Directions for this task
Set down the complete data exactly as it appears below.
START Data to process
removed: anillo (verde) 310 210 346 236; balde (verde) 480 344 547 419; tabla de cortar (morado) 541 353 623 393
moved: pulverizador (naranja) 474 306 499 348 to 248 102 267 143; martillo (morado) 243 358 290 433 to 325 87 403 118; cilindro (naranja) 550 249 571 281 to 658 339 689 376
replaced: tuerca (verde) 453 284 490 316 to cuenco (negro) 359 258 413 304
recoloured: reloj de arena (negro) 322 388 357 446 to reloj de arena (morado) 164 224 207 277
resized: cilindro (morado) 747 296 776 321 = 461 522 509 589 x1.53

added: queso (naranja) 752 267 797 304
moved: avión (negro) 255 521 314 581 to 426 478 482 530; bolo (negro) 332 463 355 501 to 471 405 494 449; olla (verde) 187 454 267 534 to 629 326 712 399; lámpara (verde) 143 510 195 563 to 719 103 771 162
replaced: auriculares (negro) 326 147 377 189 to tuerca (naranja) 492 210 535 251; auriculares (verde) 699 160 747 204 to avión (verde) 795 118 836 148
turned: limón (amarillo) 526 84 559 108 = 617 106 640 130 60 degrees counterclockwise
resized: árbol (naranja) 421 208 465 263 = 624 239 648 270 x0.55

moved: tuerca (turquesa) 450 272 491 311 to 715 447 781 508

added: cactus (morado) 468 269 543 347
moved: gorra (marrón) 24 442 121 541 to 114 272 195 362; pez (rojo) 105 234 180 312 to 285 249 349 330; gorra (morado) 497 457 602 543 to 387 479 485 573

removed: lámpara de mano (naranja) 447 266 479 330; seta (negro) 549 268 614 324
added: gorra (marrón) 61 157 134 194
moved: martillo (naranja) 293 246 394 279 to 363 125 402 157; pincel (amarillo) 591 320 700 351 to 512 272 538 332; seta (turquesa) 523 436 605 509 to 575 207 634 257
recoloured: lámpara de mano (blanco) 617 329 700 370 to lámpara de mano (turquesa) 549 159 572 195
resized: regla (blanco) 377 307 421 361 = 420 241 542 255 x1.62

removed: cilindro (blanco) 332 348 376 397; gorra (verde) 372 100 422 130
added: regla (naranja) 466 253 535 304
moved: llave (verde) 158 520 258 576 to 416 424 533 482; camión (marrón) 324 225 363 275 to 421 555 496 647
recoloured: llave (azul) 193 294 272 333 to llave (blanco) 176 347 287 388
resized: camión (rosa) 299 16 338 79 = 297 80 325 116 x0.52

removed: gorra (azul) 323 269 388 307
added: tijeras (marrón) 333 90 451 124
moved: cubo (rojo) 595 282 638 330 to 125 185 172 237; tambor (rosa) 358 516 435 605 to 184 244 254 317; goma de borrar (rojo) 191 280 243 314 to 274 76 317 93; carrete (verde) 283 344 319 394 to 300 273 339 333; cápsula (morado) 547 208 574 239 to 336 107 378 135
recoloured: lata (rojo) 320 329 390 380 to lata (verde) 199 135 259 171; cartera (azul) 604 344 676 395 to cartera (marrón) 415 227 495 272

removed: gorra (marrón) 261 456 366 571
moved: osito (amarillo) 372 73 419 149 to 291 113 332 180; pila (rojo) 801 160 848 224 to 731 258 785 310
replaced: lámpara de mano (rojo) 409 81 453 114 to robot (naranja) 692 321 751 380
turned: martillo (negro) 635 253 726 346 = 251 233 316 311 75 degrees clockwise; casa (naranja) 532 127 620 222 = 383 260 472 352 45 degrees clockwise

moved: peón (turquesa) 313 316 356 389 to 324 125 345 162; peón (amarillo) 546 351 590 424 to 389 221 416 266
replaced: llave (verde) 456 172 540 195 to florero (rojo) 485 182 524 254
END Data to process
Output of the task
removed: anillo (verde) 310 210 346 236; balde (verde) 480 344 547 419; tabla de cortar (morado) 541 353 623 393
moved: pulverizador (naranja) 474 306 499 348 to 248 102 267 143; martillo (morado) 243 358 290 433 to 325 87 403 118; cilindro (naranja) 550 249 571 281 to 658 339 689 376
replaced: tuerca (verde) 453 284 490 316 to cuenco (negro) 359 258 413 304
recoloured: reloj de arena (negro) 322 388 357 446 to reloj de arena (morado) 164 224 207 277
resized: cilindro (morado) 747 296 776 321 = 461 522 509 589 x1.53

added: queso (naranja) 752 267 797 304
moved: avión (negro) 255 521 314 581 to 426 478 482 530; bolo (negro) 332 463 355 501 to 471 405 494 449; olla (verde) 187 454 267 534 to 629 326 712 399; lámpara (verde) 143 510 195 563 to 719 103 771 162
replaced: auriculares (negro) 326 147 377 189 to tuerca (naranja) 492 210 535 251; auriculares (verde) 699 160 747 204 to avión (verde) 795 118 836 148
turned: limón (amarillo) 526 84 559 108 = 617 106 640 130 60 degrees counterclockwise
resized: árbol (naranja) 421 208 465 263 = 624 239 648 270 x0.55

moved: tuerca (turquesa) 450 272 491 311 to 715 447 781 508

added: cactus (morado) 468 269 543 347
moved: gorra (marrón) 24 442 121 541 to 114 272 195 362; pez (rojo) 105 234 180 312 to 285 249 349 330; gorra (morado) 497 457 602 543 to 387 479 485 573

removed: lámpara de mano (naranja) 447 266 479 330; seta (negro) 549 268 614 324
added: gorra (marrón) 61 157 134 194
moved: martillo (naranja) 293 246 394 279 to 363 125 402 157; pincel (amarillo) 591 320 700 351 to 512 272 538 332; seta (turquesa) 523 436 605 509 to 575 207 634 257
recoloured: lámpara de mano (blanco) 617 329 700 370 to lámpara de mano (turquesa) 549 159 572 195
resized: regla (blanco) 377 307 421 361 = 420 241 542 255 x1.62

removed: cilindro (blanco) 332 348 376 397; gorra (verde) 372 100 422 130
added: regla (naranja) 466 253 535 304
moved: llave (verde) 158 520 258 576 to 416 424 533 482; camión (marrón) 324 225 363 275 to 421 555 496 647
recoloured: llave (azul) 193 294 272 333 to llave (blanco) 176 347 287 388
resized: camión (rosa) 299 16 338 79 = 297 80 325 116 x0.52

removed: gorra (azul) 323 269 388 307
added: tijeras (marrón) 333 90 451 124
moved: cubo (rojo) 595 282 638 330 to 125 185 172 237; tambor (rosa) 358 516 435 605 to 184 244 254 317; goma de borrar (rojo) 191 280 243 314 to 274 76 317 93; carrete (verde) 283 344 319 394 to 300 273 339 333; cápsula (morado) 547 208 574 239 to 336 107 378 135
recoloured: lata (rojo) 320 329 390 380 to lata (verde) 199 135 259 171; cartera (azul) 604 344 676 395 to cartera (marrón) 415 227 495 272

removed: gorra (marrón) 261 456 366 571
moved: osito (amarillo) 372 73 419 149 to 291 113 332 180; pila (rojo) 801 160 848 224 to 731 258 785 310
replaced: lámpara de mano (rojo) 409 81 453 114 to robot (naranja) 692 321 751 380
turned: martillo (negro) 635 253 726 346 = 251 233 316 311 75 degrees clockwise; casa (naranja) 532 127 620 222 = 383 260 472 352 45 degrees clockwise

moved: peón (turquesa) 313 316 356 389 to 324 125 345 162; peón (amarillo) 546 351 590 424 to 389 221 416 266
replaced: llave (verde) 456 172 540 195 to florero (rojo) 485 182 524 254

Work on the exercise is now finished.